■ **Supplied data**:
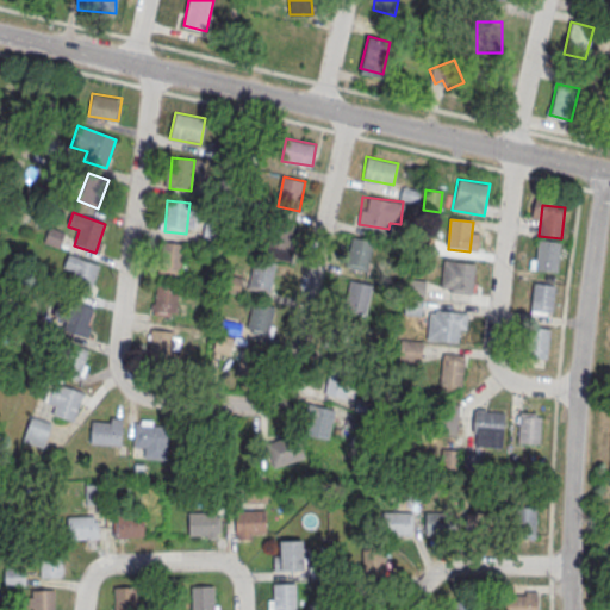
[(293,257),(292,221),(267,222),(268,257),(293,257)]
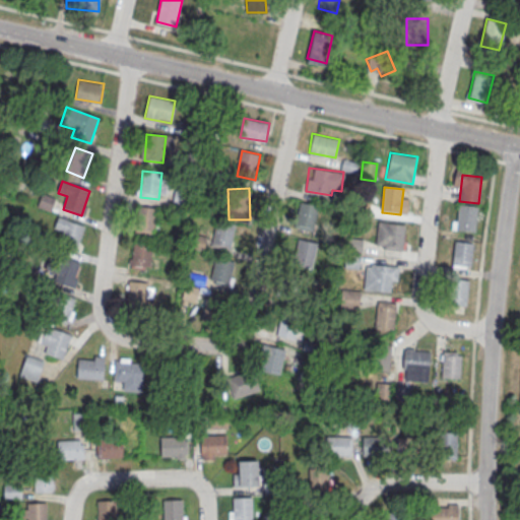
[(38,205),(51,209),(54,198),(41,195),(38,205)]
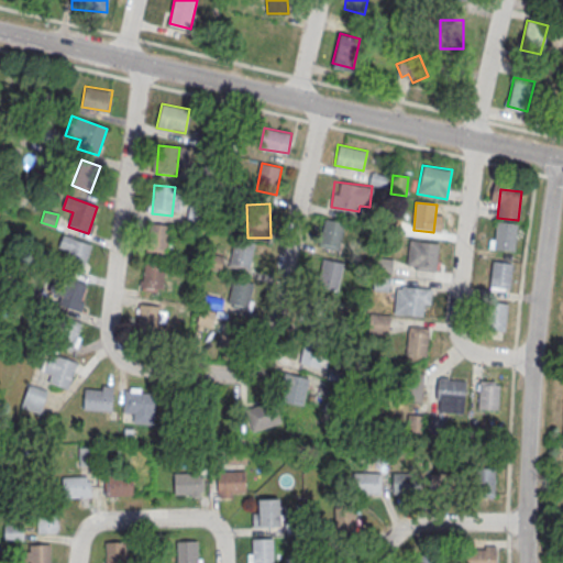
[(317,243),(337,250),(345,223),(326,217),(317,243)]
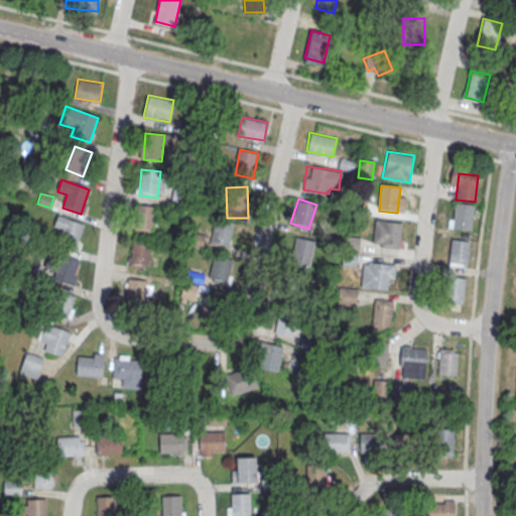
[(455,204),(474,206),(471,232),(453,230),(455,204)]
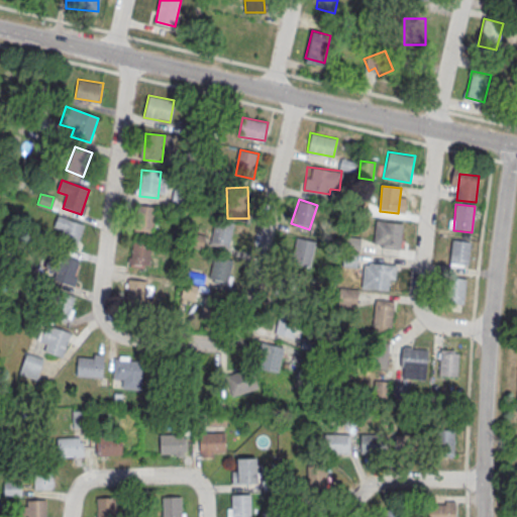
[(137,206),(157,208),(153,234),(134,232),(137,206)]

■ **Problem**:
Repeat every line above exactly, minus the pictures.

■ **Task result**:
[(293,257),(292,221),(267,222),(268,257),(293,257)]
[(38,205),(51,209),(54,198),(41,195),(38,205)]
[(317,243),(337,250),(345,223),(326,217),(317,243)]
[(455,204),(474,206),(471,232),(453,230),(455,204)]
[(137,206),(157,208),(153,234),(134,232),(137,206)]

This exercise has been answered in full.